» **SUPPLIED DATA**:
Start of Block

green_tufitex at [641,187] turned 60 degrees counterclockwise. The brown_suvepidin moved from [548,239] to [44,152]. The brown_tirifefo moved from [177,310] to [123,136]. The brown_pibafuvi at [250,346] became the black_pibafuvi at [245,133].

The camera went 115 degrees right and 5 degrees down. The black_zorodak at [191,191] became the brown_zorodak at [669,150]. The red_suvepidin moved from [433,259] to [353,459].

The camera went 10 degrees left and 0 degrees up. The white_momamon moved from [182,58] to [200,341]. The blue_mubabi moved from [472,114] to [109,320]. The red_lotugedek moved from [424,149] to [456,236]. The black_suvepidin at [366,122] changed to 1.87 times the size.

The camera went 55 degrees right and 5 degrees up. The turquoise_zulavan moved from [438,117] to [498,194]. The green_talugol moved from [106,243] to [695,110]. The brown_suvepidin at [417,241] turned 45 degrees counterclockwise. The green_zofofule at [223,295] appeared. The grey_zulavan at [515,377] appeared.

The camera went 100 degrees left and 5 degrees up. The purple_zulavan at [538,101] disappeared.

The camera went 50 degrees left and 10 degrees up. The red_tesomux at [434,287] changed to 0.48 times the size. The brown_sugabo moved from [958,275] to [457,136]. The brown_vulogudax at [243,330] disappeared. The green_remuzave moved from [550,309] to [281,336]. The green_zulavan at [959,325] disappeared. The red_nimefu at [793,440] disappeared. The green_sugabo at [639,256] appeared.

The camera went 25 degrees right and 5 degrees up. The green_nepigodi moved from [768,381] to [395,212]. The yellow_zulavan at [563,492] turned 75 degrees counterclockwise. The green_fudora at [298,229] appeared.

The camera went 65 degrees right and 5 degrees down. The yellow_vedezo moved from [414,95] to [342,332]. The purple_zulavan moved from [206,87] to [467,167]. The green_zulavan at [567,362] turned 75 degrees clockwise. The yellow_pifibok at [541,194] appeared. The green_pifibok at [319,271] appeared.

End of Block

Give a word-for-word restatement of every record.

» **OUTPUT**:
green_tufitex at [641,187] turned 60 degrees counterclockwise. The brown_suvepidin moved from [548,239] to [44,152]. The brown_tirifefo moved from [177,310] to [123,136]. The brown_pibafuvi at [250,346] became the black_pibafuvi at [245,133].

The camera went 115 degrees right and 5 degrees down. The black_zorodak at [191,191] became the brown_zorodak at [669,150]. The red_suvepidin moved from [433,259] to [353,459].

The camera went 10 degrees left and 0 degrees up. The white_momamon moved from [182,58] to [200,341]. The blue_mubabi moved from [472,114] to [109,320]. The red_lotugedek moved from [424,149] to [456,236]. The black_suvepidin at [366,122] changed to 1.87 times the size.

The camera went 55 degrees right and 5 degrees up. The turquoise_zulavan moved from [438,117] to [498,194]. The green_talugol moved from [106,243] to [695,110]. The brown_suvepidin at [417,241] turned 45 degrees counterclockwise. The green_zofofule at [223,295] appeared. The grey_zulavan at [515,377] appeared.

The camera went 100 degrees left and 5 degrees up. The purple_zulavan at [538,101] disappeared.

The camera went 50 degrees left and 10 degrees up. The red_tesomux at [434,287] changed to 0.48 times the size. The brown_sugabo moved from [958,275] to [457,136]. The brown_vulogudax at [243,330] disappeared. The green_remuzave moved from [550,309] to [281,336]. The green_zulavan at [959,325] disappeared. The red_nimefu at [793,440] disappeared. The green_sugabo at [639,256] appeared.

The camera went 25 degrees right and 5 degrees up. The green_nepigodi moved from [768,381] to [395,212]. The yellow_zulavan at [563,492] turned 75 degrees counterclockwise. The green_fudora at [298,229] appeared.

The camera went 65 degrees right and 5 degrees down. The yellow_vedezo moved from [414,95] to [342,332]. The purple_zulavan moved from [206,87] to [467,167]. The green_zulavan at [567,362] turned 75 degrees clockwise. The yellow_pifibok at [541,194] appeared. The green_pifibok at [319,271] appeared.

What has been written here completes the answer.